■ WHAT THE EXERCISE ASKS ■
The entries below must be reproduced exactly; their pictures are not part of the copy.

== RECORDS PROVIDED ==

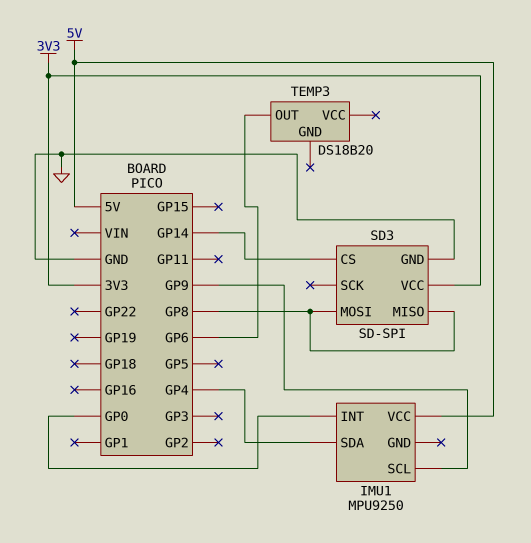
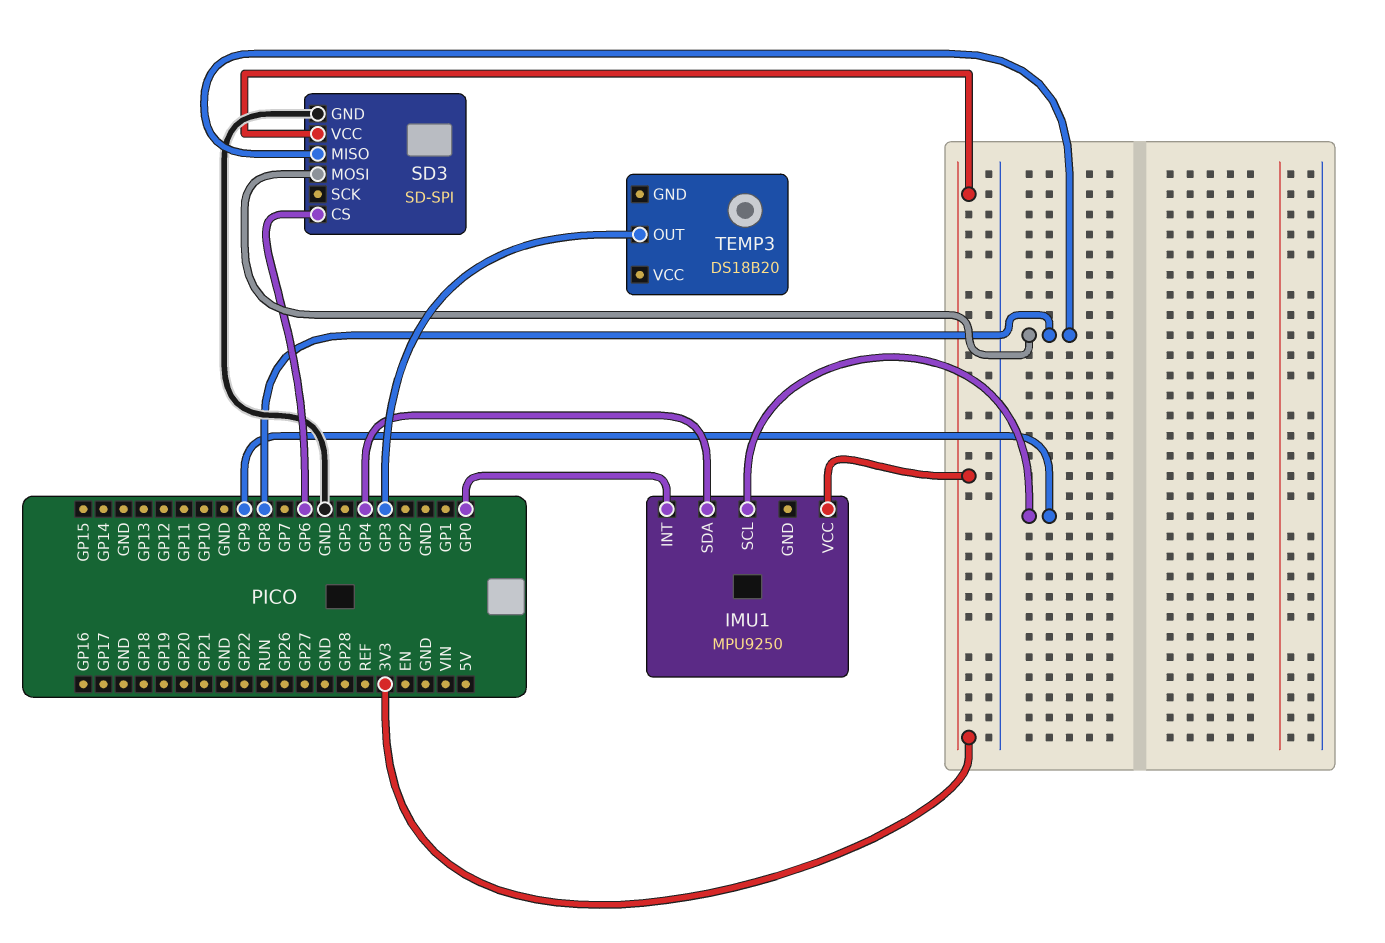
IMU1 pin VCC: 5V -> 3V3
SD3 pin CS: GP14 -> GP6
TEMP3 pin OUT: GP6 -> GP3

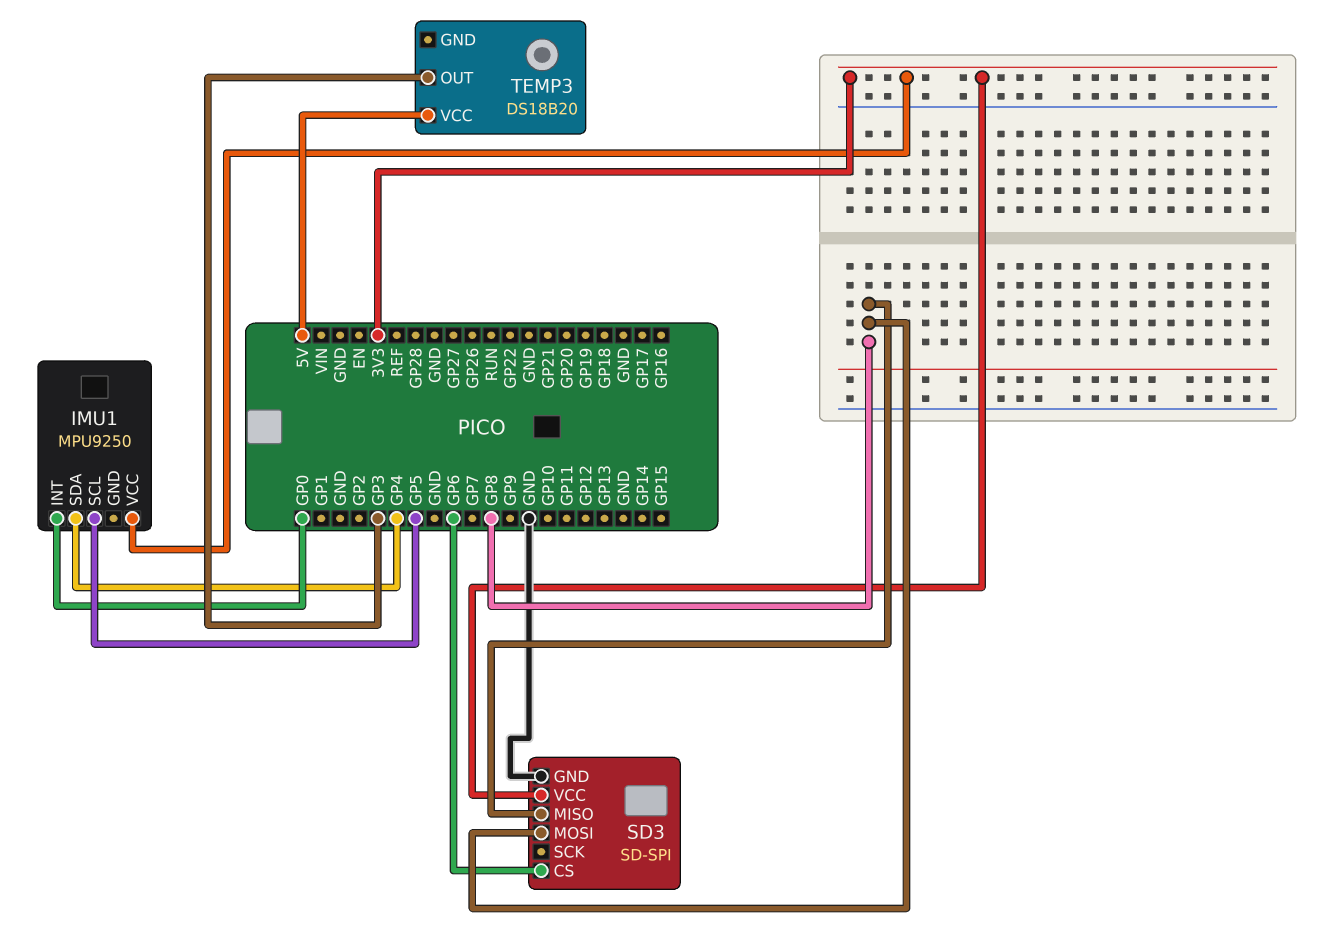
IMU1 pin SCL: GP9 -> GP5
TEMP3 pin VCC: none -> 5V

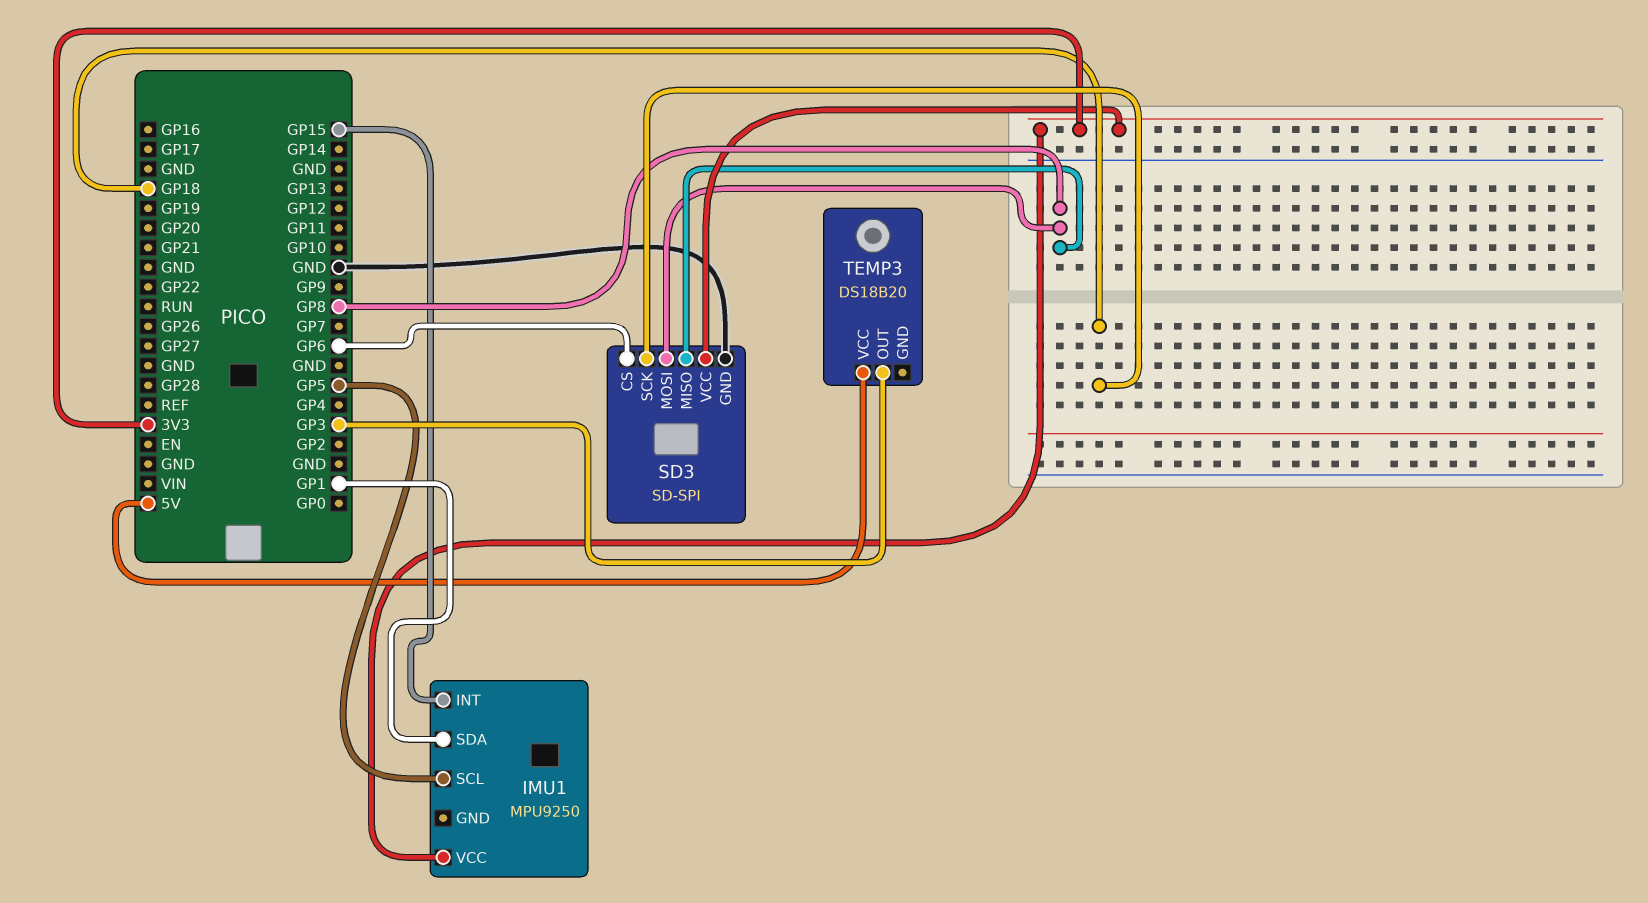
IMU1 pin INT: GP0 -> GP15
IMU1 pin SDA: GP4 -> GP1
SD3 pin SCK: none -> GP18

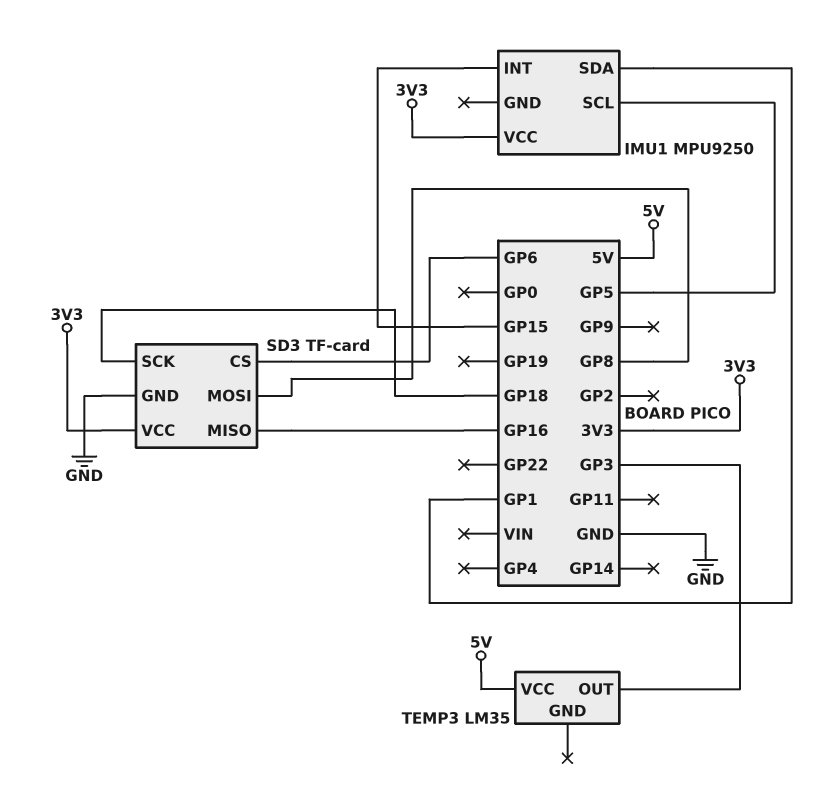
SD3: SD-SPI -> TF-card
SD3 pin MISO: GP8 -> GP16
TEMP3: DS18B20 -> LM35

===

■ RESULT BELOW ■
IMU1 pin VCC: 5V -> 3V3
SD3 pin CS: GP14 -> GP6
TEMP3 pin OUT: GP6 -> GP3

IMU1 pin SCL: GP9 -> GP5
TEMP3 pin VCC: none -> 5V

IMU1 pin INT: GP0 -> GP15
IMU1 pin SDA: GP4 -> GP1
SD3 pin SCK: none -> GP18

SD3: SD-SPI -> TF-card
SD3 pin MISO: GP8 -> GP16
TEMP3: DS18B20 -> LM35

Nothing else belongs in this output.